> _TASK GOAL_
Nothing but the data itself, reproduced exactly, is the expected answer.

(Data items)
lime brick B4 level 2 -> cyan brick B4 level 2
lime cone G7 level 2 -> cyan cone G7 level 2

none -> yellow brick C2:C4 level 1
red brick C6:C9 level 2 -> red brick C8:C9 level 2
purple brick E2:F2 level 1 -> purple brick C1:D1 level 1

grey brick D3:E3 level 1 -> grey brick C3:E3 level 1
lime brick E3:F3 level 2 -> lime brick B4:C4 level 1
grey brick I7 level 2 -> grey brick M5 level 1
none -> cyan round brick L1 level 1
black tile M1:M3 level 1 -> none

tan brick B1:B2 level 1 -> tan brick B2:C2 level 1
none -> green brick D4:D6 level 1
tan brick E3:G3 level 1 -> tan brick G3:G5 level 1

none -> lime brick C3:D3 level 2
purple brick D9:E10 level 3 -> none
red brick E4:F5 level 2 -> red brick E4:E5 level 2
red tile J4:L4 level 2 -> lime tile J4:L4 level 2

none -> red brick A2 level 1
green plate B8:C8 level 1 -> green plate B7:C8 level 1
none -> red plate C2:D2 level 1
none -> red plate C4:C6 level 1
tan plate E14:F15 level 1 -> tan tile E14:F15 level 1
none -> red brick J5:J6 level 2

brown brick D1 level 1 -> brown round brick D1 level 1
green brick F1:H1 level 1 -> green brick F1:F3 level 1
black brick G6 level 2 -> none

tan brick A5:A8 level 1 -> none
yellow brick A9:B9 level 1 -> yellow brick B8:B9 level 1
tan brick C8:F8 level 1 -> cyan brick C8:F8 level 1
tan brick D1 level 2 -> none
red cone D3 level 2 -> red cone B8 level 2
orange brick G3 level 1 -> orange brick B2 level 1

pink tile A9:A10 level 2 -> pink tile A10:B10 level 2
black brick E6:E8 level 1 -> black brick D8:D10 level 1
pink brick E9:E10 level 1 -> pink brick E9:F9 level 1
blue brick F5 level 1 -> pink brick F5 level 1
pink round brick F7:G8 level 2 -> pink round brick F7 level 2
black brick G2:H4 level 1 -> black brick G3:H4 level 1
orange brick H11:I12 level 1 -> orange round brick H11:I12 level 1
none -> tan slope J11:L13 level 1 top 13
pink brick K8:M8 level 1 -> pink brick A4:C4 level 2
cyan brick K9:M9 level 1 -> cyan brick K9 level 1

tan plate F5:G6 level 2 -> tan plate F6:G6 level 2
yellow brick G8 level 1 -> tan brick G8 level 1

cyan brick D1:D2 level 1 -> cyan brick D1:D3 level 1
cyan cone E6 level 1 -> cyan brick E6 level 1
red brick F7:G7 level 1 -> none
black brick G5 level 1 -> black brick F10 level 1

> _RESULT FOR THIS TASK_
lime brick B4 level 2 -> cyan brick B4 level 2
lime cone G7 level 2 -> cyan cone G7 level 2

none -> yellow brick C2:C4 level 1
red brick C6:C9 level 2 -> red brick C8:C9 level 2
purple brick E2:F2 level 1 -> purple brick C1:D1 level 1

grey brick D3:E3 level 1 -> grey brick C3:E3 level 1
lime brick E3:F3 level 2 -> lime brick B4:C4 level 1
grey brick I7 level 2 -> grey brick M5 level 1
none -> cyan round brick L1 level 1
black tile M1:M3 level 1 -> none

tan brick B1:B2 level 1 -> tan brick B2:C2 level 1
none -> green brick D4:D6 level 1
tan brick E3:G3 level 1 -> tan brick G3:G5 level 1

none -> lime brick C3:D3 level 2
purple brick D9:E10 level 3 -> none
red brick E4:F5 level 2 -> red brick E4:E5 level 2
red tile J4:L4 level 2 -> lime tile J4:L4 level 2

none -> red brick A2 level 1
green plate B8:C8 level 1 -> green plate B7:C8 level 1
none -> red plate C2:D2 level 1
none -> red plate C4:C6 level 1
tan plate E14:F15 level 1 -> tan tile E14:F15 level 1
none -> red brick J5:J6 level 2

brown brick D1 level 1 -> brown round brick D1 level 1
green brick F1:H1 level 1 -> green brick F1:F3 level 1
black brick G6 level 2 -> none

tan brick A5:A8 level 1 -> none
yellow brick A9:B9 level 1 -> yellow brick B8:B9 level 1
tan brick C8:F8 level 1 -> cyan brick C8:F8 level 1
tan brick D1 level 2 -> none
red cone D3 level 2 -> red cone B8 level 2
orange brick G3 level 1 -> orange brick B2 level 1

pink tile A9:A10 level 2 -> pink tile A10:B10 level 2
black brick E6:E8 level 1 -> black brick D8:D10 level 1
pink brick E9:E10 level 1 -> pink brick E9:F9 level 1
blue brick F5 level 1 -> pink brick F5 level 1
pink round brick F7:G8 level 2 -> pink round brick F7 level 2
black brick G2:H4 level 1 -> black brick G3:H4 level 1
orange brick H11:I12 level 1 -> orange round brick H11:I12 level 1
none -> tan slope J11:L13 level 1 top 13
pink brick K8:M8 level 1 -> pink brick A4:C4 level 2
cyan brick K9:M9 level 1 -> cyan brick K9 level 1

tan plate F5:G6 level 2 -> tan plate F6:G6 level 2
yellow brick G8 level 1 -> tan brick G8 level 1

cyan brick D1:D2 level 1 -> cyan brick D1:D3 level 1
cyan cone E6 level 1 -> cyan brick E6 level 1
red brick F7:G7 level 1 -> none
black brick G5 level 1 -> black brick F10 level 1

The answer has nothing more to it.